● **Required action**:
Where the data below begins, start retyping exactly, and end on the line with "brown spray bottle", which is included; no picture goes in.

● **Input data**:
□ □ □ □ □

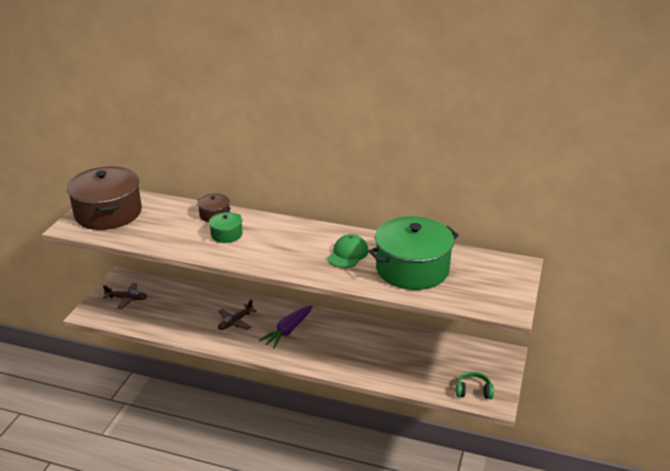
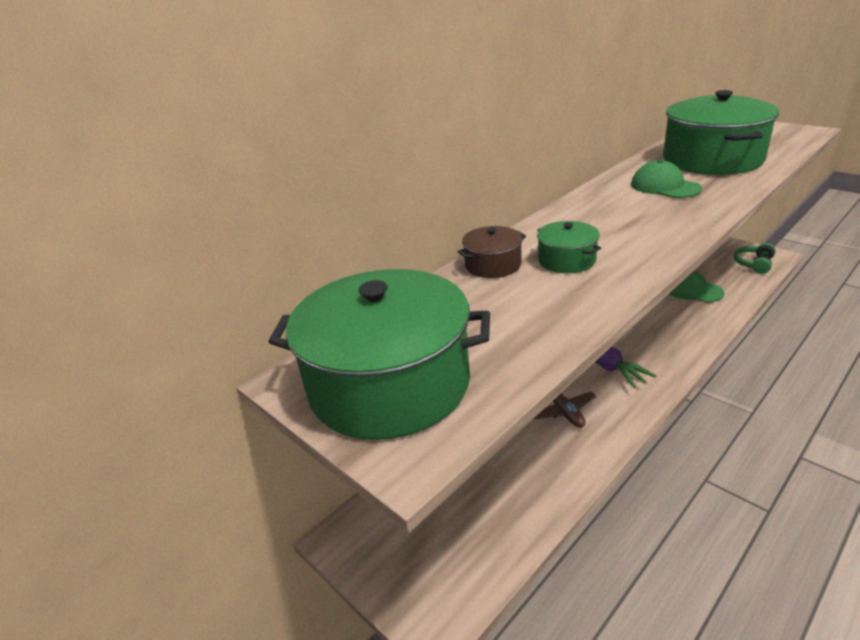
camera: 60 degrees left, 0 degrees up
brown pot [66,166,142,230] -> green pot [269,269,490,440]
brown plane [103,283,147,309] -> none
none -> green cap [669,271,725,303]

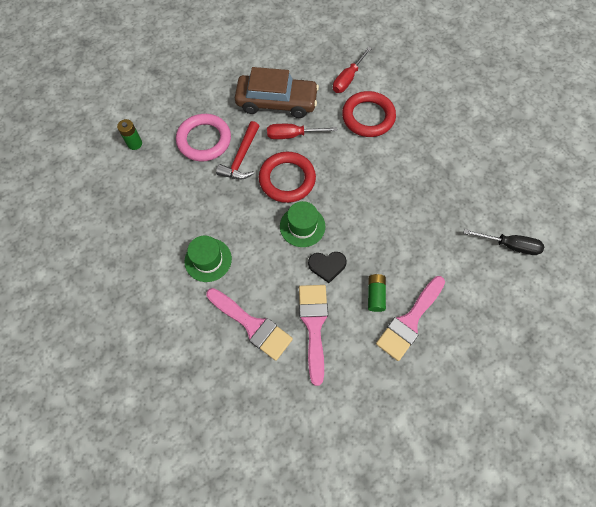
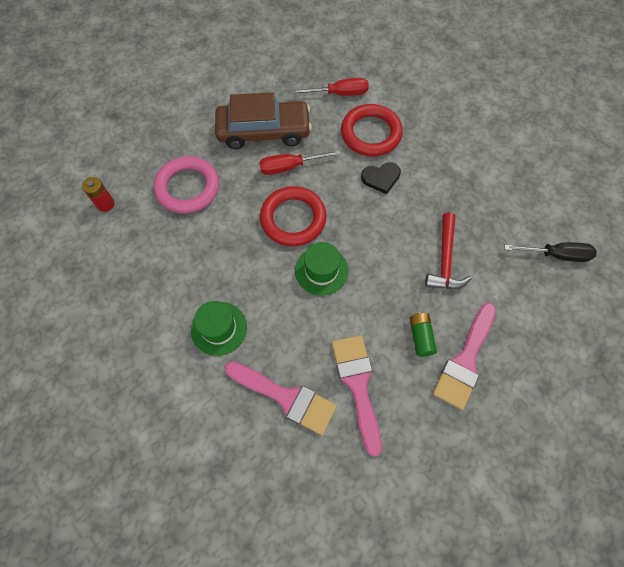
camera: 10 degrees left, 0 degrees up
green battery [117,119,142,150] -> red battery [82,177,115,212]
red hammer [216,121,259,179] -> red hammer moved to [425,212,472,289]
black heart [308,252,347,283] -> black heart moved to [361,162,401,194]
red screwdriver [333,47,372,93] -> red screwdriver turned 120 degrees counterclockwise [292,78,369,96]

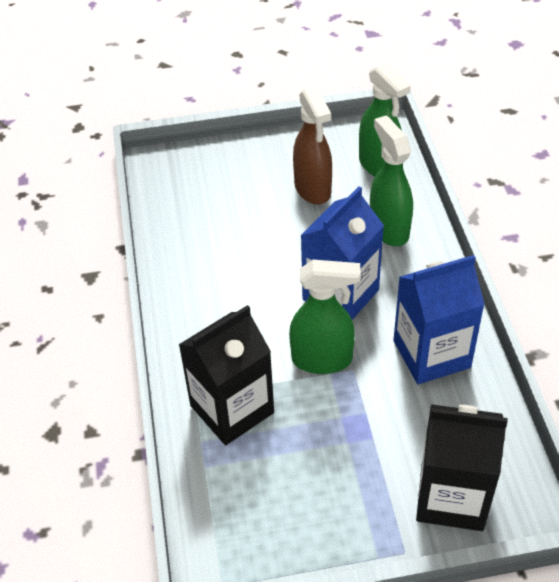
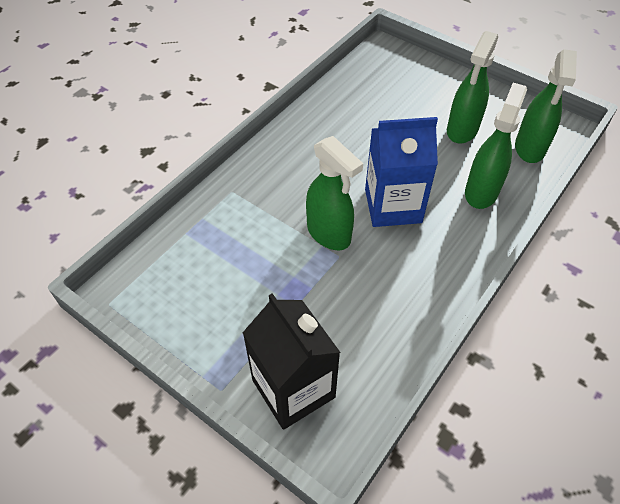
camera: 45 degrees right, 5 degrees up
black carton [179,305,274,445] -> none
brown spray bottle [293,86,332,205] -> green spray bottle [447,31,498,144]
blue carton [394,255,485,384] -> none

□ □ □ □ □

● **Answer**:
camera: 60 degrees left, 0 degrees up
brown pot [66,166,142,230] -> green pot [269,269,490,440]
brown plane [103,283,147,309] -> none
none -> green cap [669,271,725,303]

camera: 10 degrees left, 0 degrees up
green battery [117,119,142,150] -> red battery [82,177,115,212]
red hammer [216,121,259,179] -> red hammer moved to [425,212,472,289]
black heart [308,252,347,283] -> black heart moved to [361,162,401,194]
red screwdriver [333,47,372,93] -> red screwdriver turned 120 degrees counterclockwise [292,78,369,96]

camera: 45 degrees right, 5 degrees up
black carton [179,305,274,445] -> none
brown spray bottle [293,86,332,205] -> green spray bottle [447,31,498,144]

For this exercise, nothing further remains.